Nothing outside the range below should be printed. Output exactly the lines from the line with "BAT1: 12V (plus 5V, minus GND) -> none" to the line with "D4: diode 1N4148", both included.
===
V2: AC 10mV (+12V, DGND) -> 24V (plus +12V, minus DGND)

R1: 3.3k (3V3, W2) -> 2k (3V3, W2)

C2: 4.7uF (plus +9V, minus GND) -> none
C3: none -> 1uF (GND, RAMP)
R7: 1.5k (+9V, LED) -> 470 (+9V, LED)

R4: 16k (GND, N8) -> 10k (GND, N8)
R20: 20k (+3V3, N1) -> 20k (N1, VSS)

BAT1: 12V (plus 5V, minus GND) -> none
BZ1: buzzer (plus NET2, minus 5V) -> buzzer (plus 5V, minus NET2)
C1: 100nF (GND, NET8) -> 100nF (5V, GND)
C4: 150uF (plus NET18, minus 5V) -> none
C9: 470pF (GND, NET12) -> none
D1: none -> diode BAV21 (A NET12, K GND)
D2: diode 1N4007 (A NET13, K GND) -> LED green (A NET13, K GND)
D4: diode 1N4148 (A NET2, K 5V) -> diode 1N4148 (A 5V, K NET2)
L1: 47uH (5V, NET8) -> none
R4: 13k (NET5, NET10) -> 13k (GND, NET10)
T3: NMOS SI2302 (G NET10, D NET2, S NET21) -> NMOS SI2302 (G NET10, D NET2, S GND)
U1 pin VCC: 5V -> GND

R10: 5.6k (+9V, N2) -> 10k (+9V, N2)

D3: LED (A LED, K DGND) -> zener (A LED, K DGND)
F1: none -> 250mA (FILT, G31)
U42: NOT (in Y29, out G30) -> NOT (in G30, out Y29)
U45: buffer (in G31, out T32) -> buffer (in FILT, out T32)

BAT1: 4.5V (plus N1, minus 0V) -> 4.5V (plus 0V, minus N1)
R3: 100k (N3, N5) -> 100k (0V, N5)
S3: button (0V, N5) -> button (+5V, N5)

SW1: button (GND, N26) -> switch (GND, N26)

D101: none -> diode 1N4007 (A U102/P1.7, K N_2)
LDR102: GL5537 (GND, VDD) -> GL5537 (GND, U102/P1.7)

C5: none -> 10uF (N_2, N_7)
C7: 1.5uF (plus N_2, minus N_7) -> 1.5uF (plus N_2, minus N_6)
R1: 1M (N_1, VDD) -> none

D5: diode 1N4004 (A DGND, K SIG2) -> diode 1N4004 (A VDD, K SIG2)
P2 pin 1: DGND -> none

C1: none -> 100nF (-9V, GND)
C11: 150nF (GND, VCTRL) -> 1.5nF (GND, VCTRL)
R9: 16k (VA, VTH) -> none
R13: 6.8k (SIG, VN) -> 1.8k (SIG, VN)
===
▸ **Output for this task**
BAT1: 12V (plus 5V, minus GND) -> none
BZ1: buzzer (plus NET2, minus 5V) -> buzzer (plus 5V, minus NET2)
C1: 100nF (GND, NET8) -> 100nF (5V, GND)
C4: 150uF (plus NET18, minus 5V) -> none
C9: 470pF (GND, NET12) -> none
D1: none -> diode BAV21 (A NET12, K GND)
D2: diode 1N4007 (A NET13, K GND) -> LED green (A NET13, K GND)
D4: diode 1N4148 (A NET2, K 5V) -> diode 1N4148 (A 5V, K NET2)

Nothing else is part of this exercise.